STUDY MATERIAL START
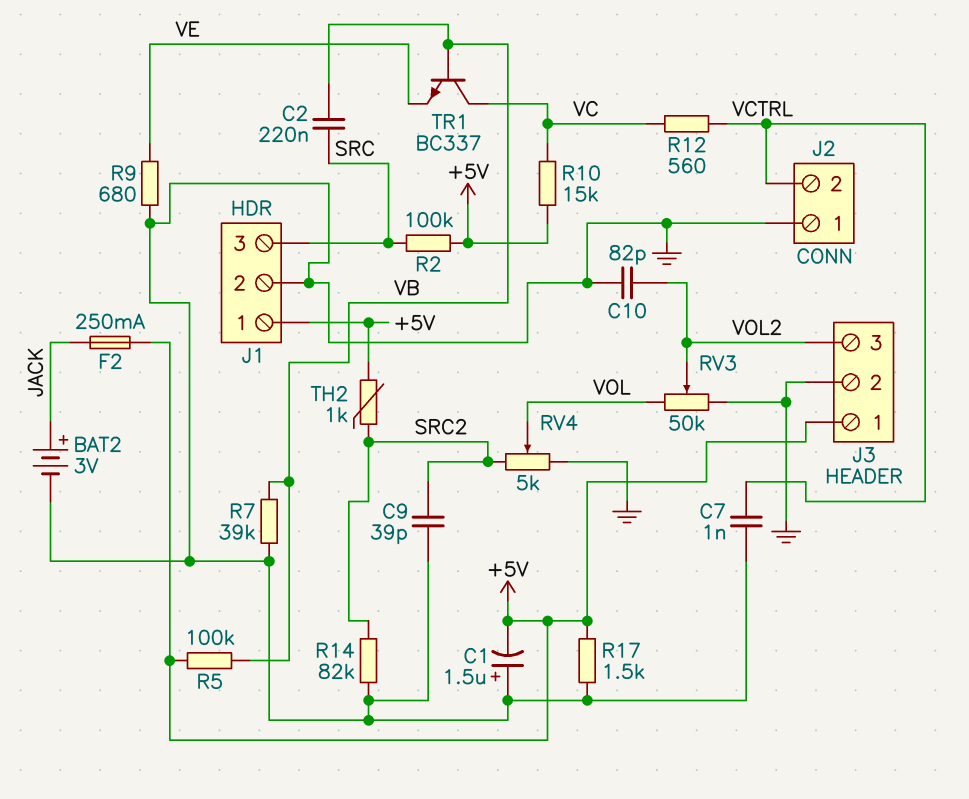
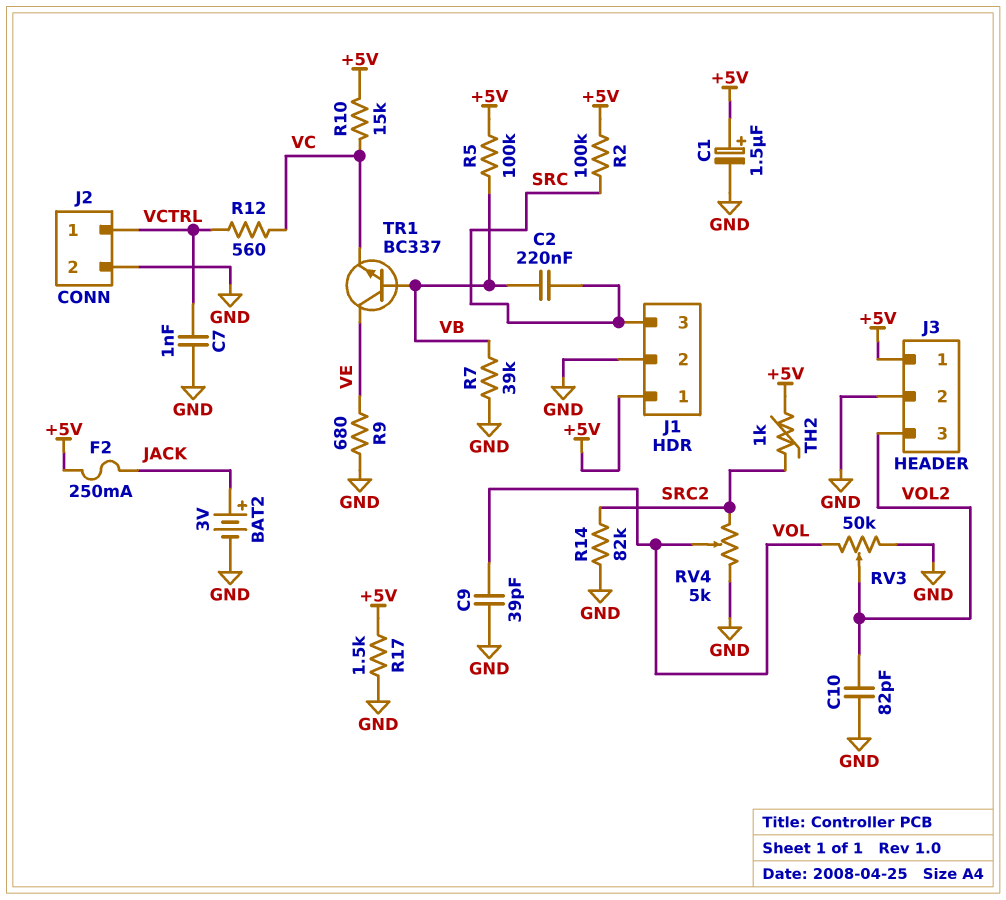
C1: 1.5uF (plus GND, minus +5V) -> 1.5uF (plus +5V, minus GND)
C9: 39pF (GND, SRC2) -> 39pF (GND, VOL)
J2 pin 1: GND -> VCTRL
J2 pin 2: VCTRL -> GND
TR1: NPN BC337 (B VB, C VC, E VE) -> NPN BC337 (B VB, C VE, E VC)

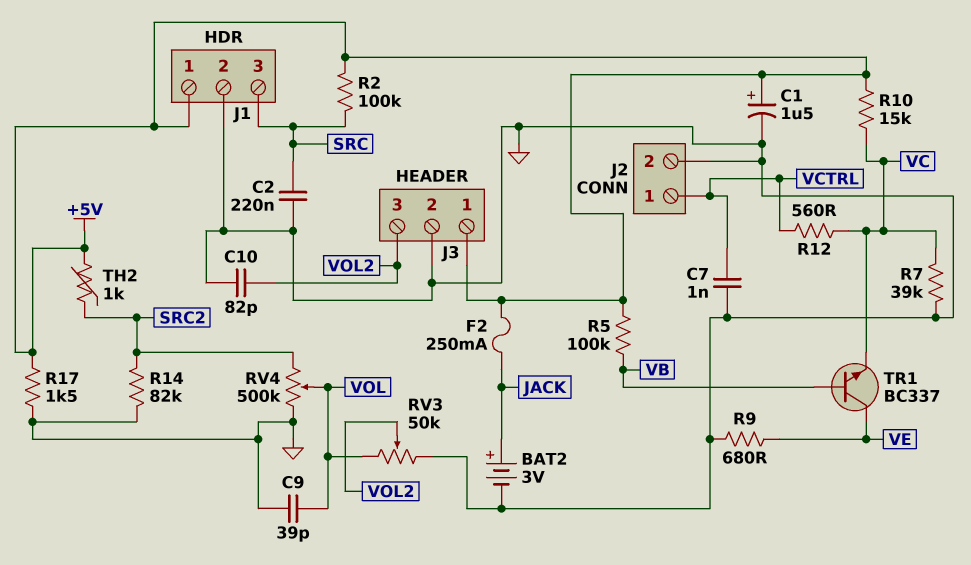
C2: 220nF (SRC, VB) -> 220nF (GND, SRC)
R7: 39k (GND, VB) -> 39k (GND, VC)
RV4: 5k (GND, SRC2, wiper VOL) -> 500k (GND, SRC2, wiper VOL)

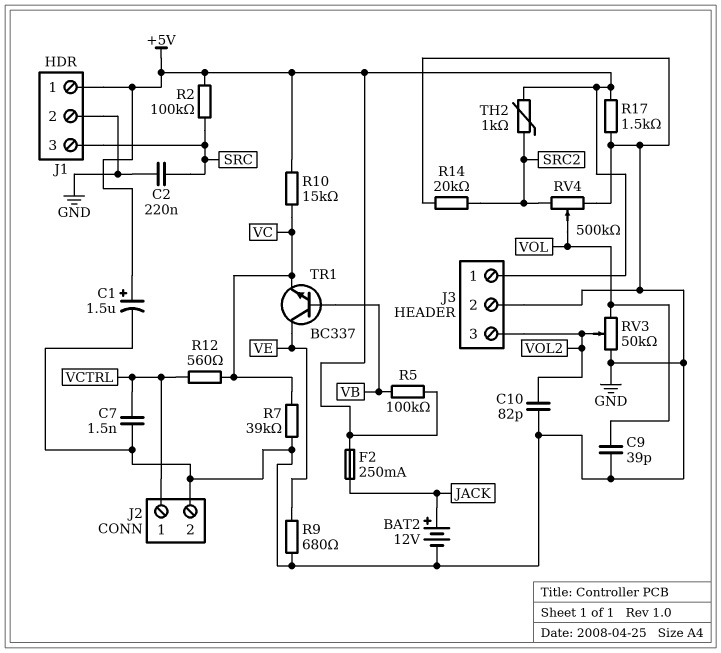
BAT2: 3V (plus JACK, minus GND) -> 12V (plus JACK, minus GND)
C7: 1nF (GND, VCTRL) -> 1.5nF (GND, VCTRL)
R14: 82k (GND, SRC2) -> 20k (GND, SRC2)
STUDY MATERIAL END
__DIRECTIONS__
Drop the pictures; return the lines above from the line containing "C9: 39pF (GND, SRC2) -> 39pF (GND, VOL)" to the line containing "RV4: 5k (GND, SRC2, wiper", both included, exactly.

__PROBLEM SOLUTION__
C9: 39pF (GND, SRC2) -> 39pF (GND, VOL)
J2 pin 1: GND -> VCTRL
J2 pin 2: VCTRL -> GND
TR1: NPN BC337 (B VB, C VC, E VE) -> NPN BC337 (B VB, C VE, E VC)

C2: 220nF (SRC, VB) -> 220nF (GND, SRC)
R7: 39k (GND, VB) -> 39k (GND, VC)
RV4: 5k (GND, SRC2, wiper VOL) -> 500k (GND, SRC2, wiper VOL)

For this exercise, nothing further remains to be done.